Where a line of the listing below includes the word "domino", reproduce that line.

■ Data to examine ■

──────

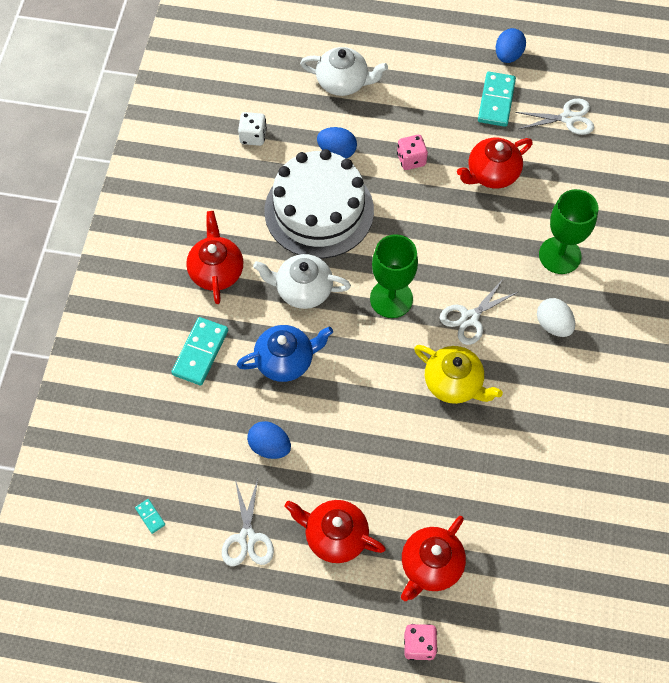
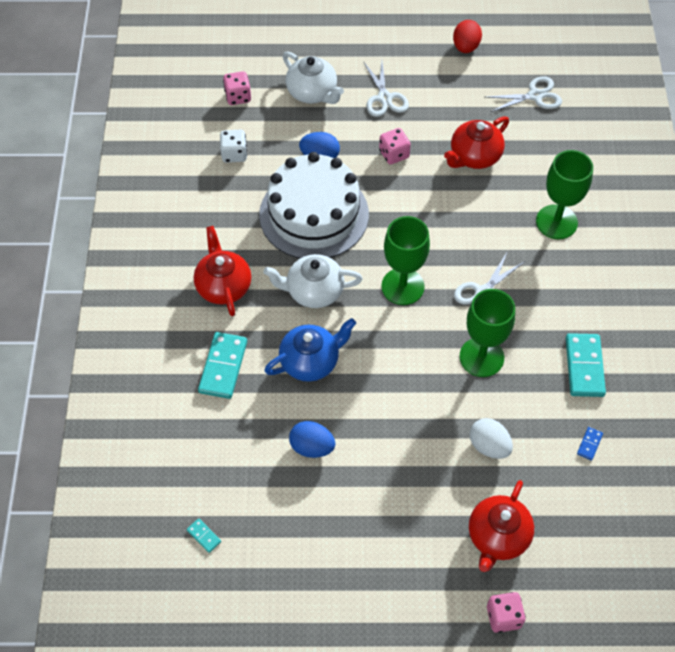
camera: 10 degrees left, 5 degrees down
(247, 538) = (308, 540): white scissors -> white scissors (384, 98)
(268, 76) = (238, 97): none -> pink dice
(335, 536) = (396, 524): red teapot -> none
(343, 82) = (312, 92): white teapot -> white teapot turned 45 degrees clockwise
(454, 383) = (481, 357): yellow teapot -> green goblet
(496, 101) = (464, 89): turquoise domino -> turquoise domino (584, 366)
(508, 55) = (465, 47): blue egg -> red egg
(541, 489) = (589, 444): none -> blue domino
(553, 325) = (565, 287): white egg -> white egg (489, 446)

──────

■ Answer for the task ■
(496, 101) = (464, 89): turquoise domino -> turquoise domino (584, 366)
(541, 489) = (589, 444): none -> blue domino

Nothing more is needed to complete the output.